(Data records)
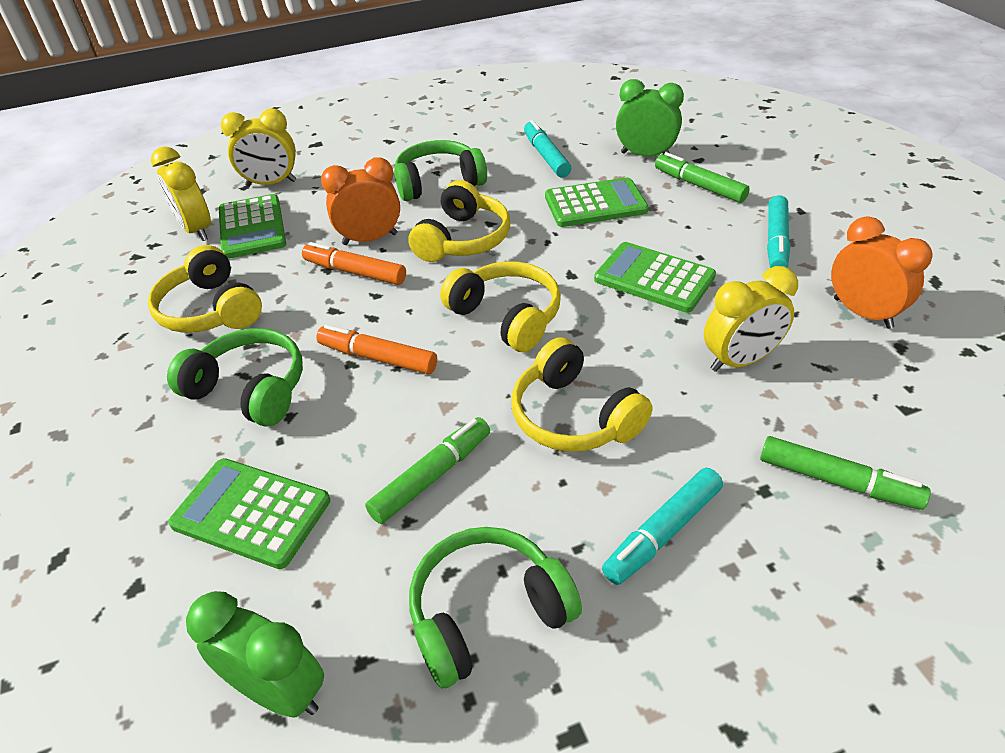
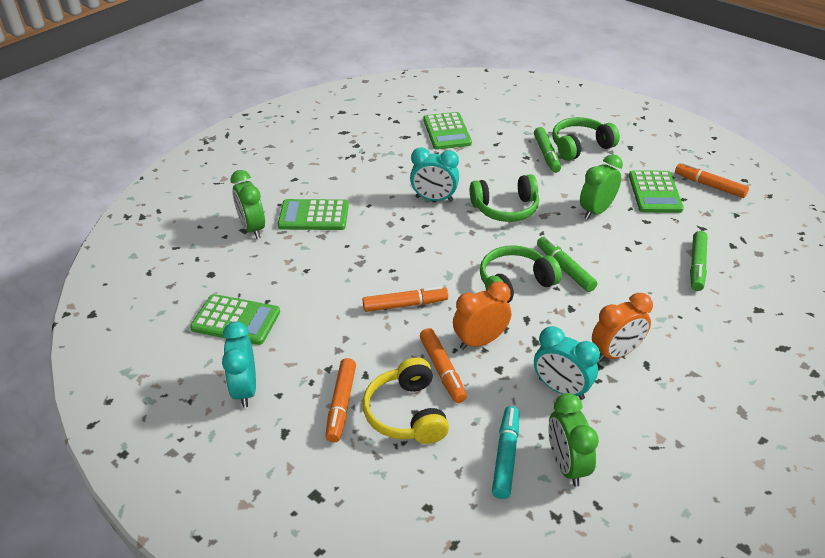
green clock: 2 -> 3
orange marker: 2 -> 4
turquoise clock: 0 -> 3
turquoise marker: 3 -> 1
yellow clock: 3 -> 0
yellow headphones: 4 -> 1

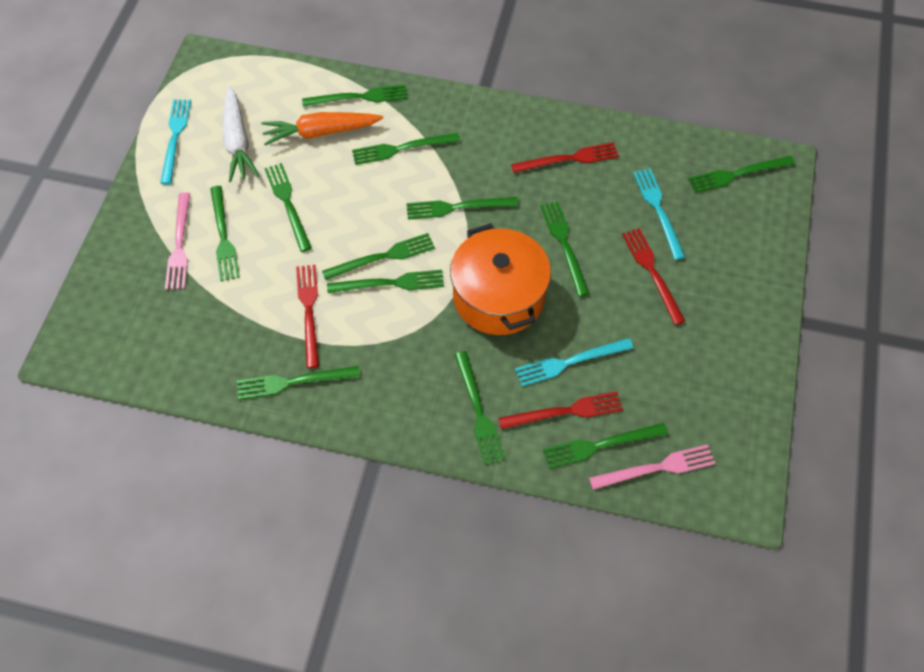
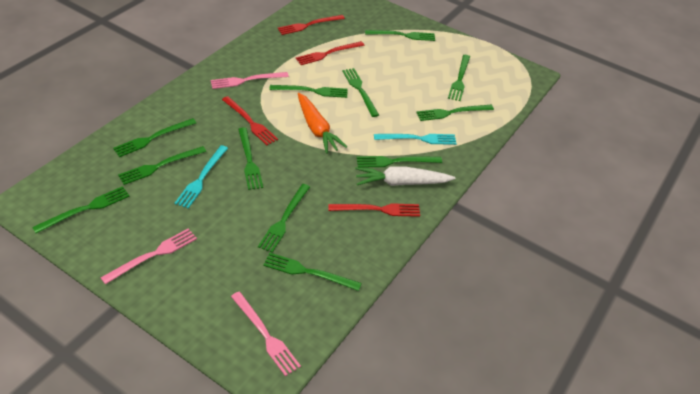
orange pot: 1 -> 0
pink fork: 2 -> 3
turquoise fork: 3 -> 2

**AIM OF THE TASK:** Copy every line of the data above in which the string "marker" appears.

**WORKED SOLUTION:**
orange marker: 2 -> 4
turquoise marker: 3 -> 1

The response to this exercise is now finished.